Could you repeat the data word for word while skipping the pictures?

Segment Start: DATASET RECORDS

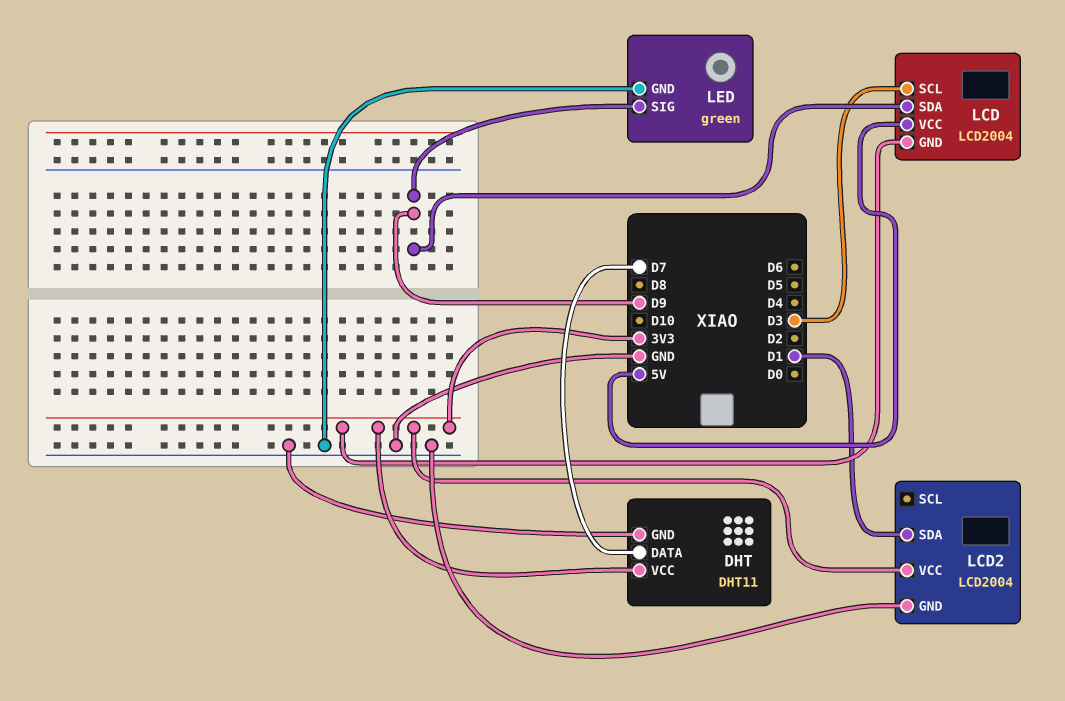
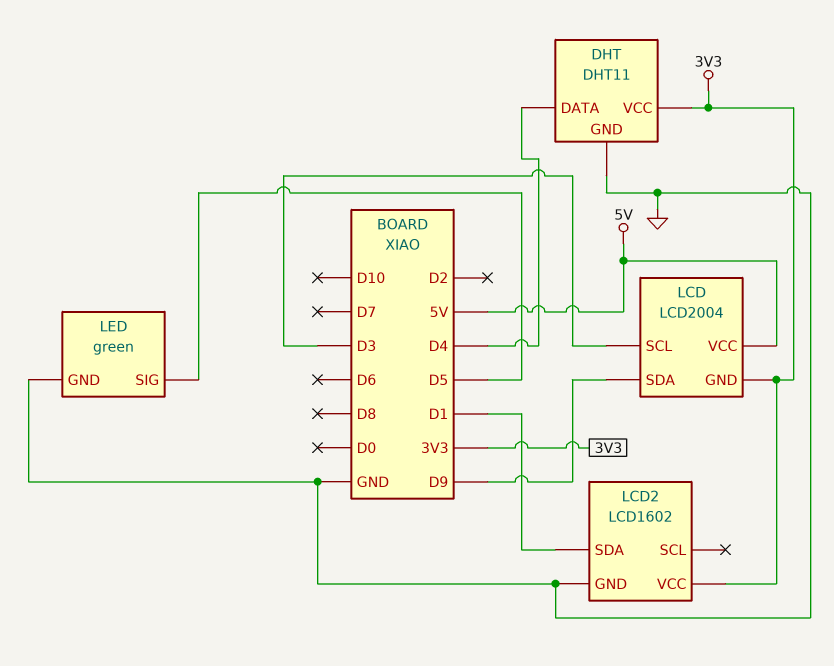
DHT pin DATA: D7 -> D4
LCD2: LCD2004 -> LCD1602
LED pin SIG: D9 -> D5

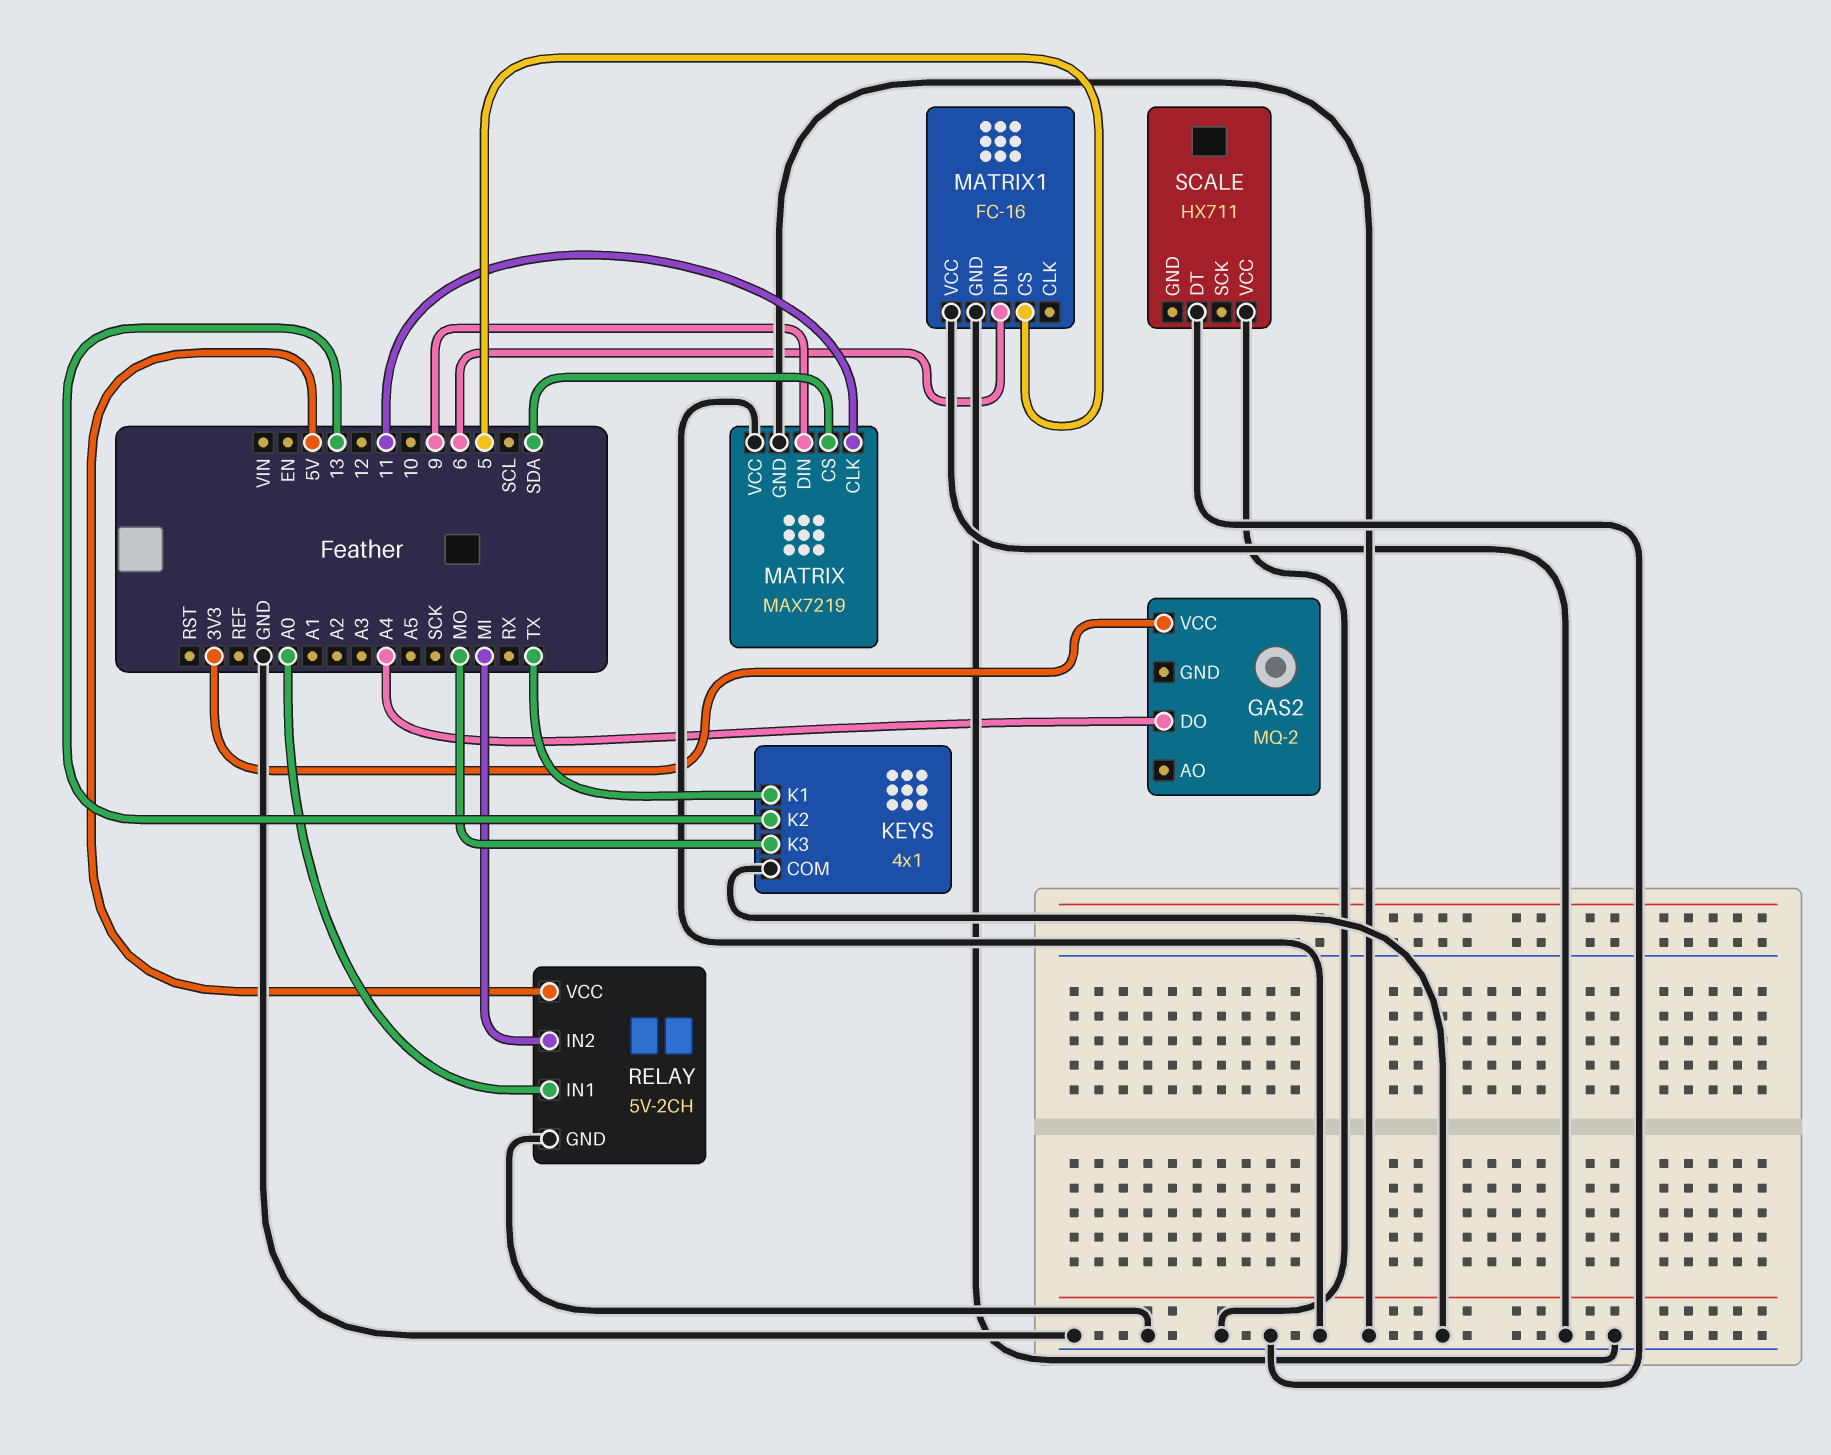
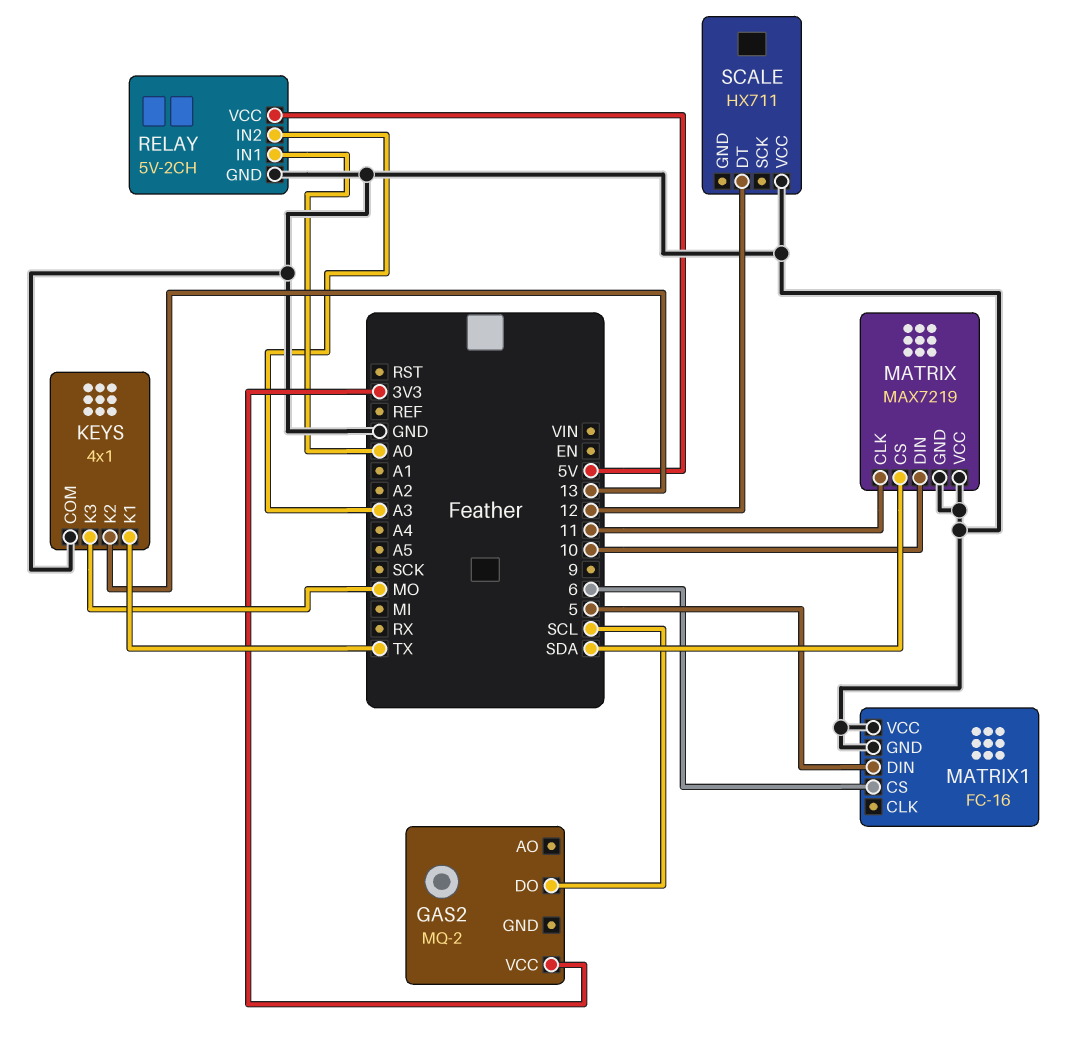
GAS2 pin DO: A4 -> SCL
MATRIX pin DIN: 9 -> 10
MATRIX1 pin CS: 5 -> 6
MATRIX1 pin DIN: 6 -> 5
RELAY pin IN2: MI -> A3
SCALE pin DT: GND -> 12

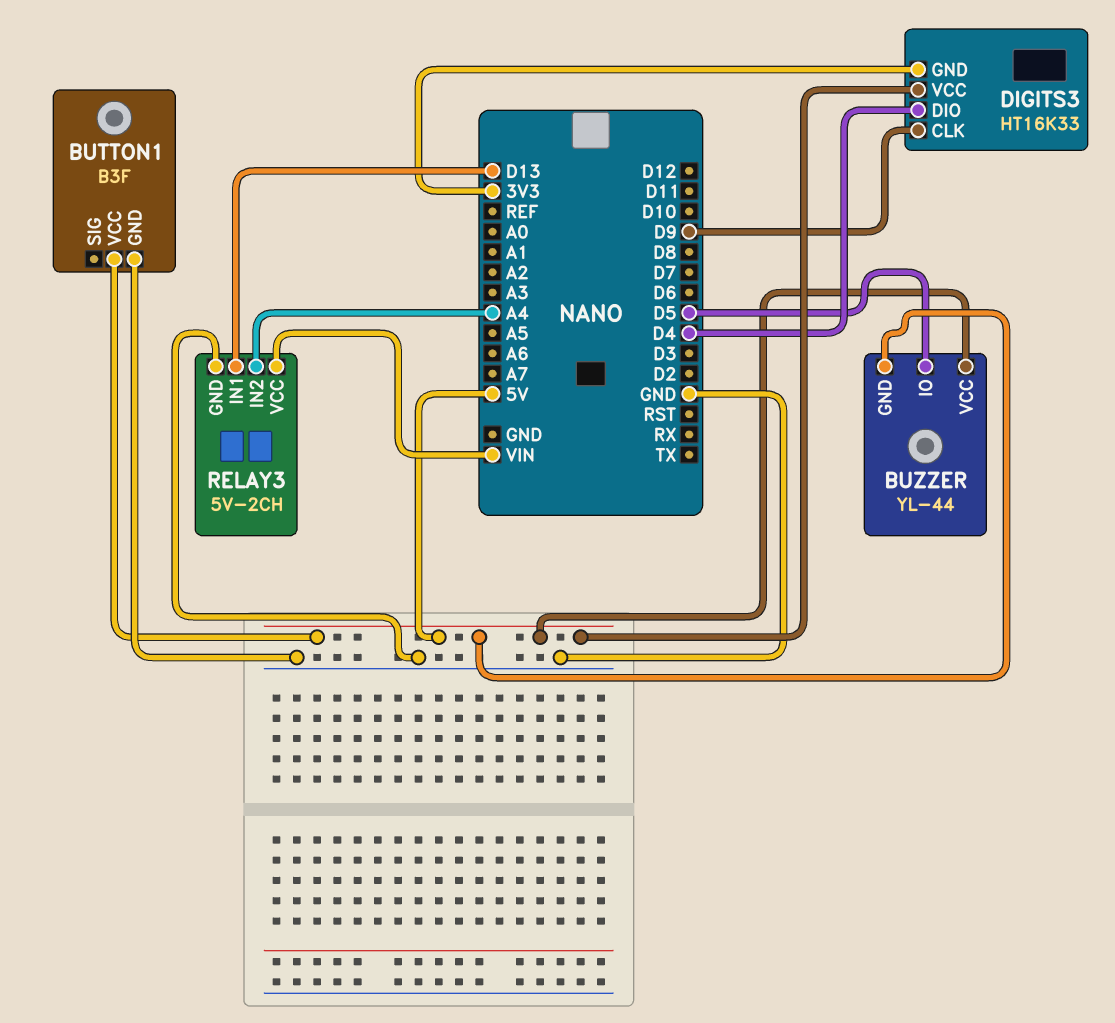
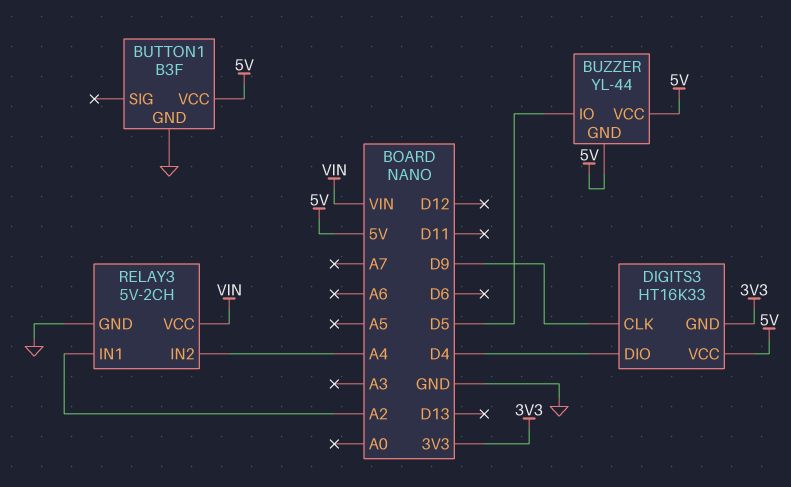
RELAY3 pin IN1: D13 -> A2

Segment End: DATASET RECORDS

> **ANSWER FOR THE TASK**:
DHT pin DATA: D7 -> D4
LCD2: LCD2004 -> LCD1602
LED pin SIG: D9 -> D5

GAS2 pin DO: A4 -> SCL
MATRIX pin DIN: 9 -> 10
MATRIX1 pin CS: 5 -> 6
MATRIX1 pin DIN: 6 -> 5
RELAY pin IN2: MI -> A3
SCALE pin DT: GND -> 12

RELAY3 pin IN1: D13 -> A2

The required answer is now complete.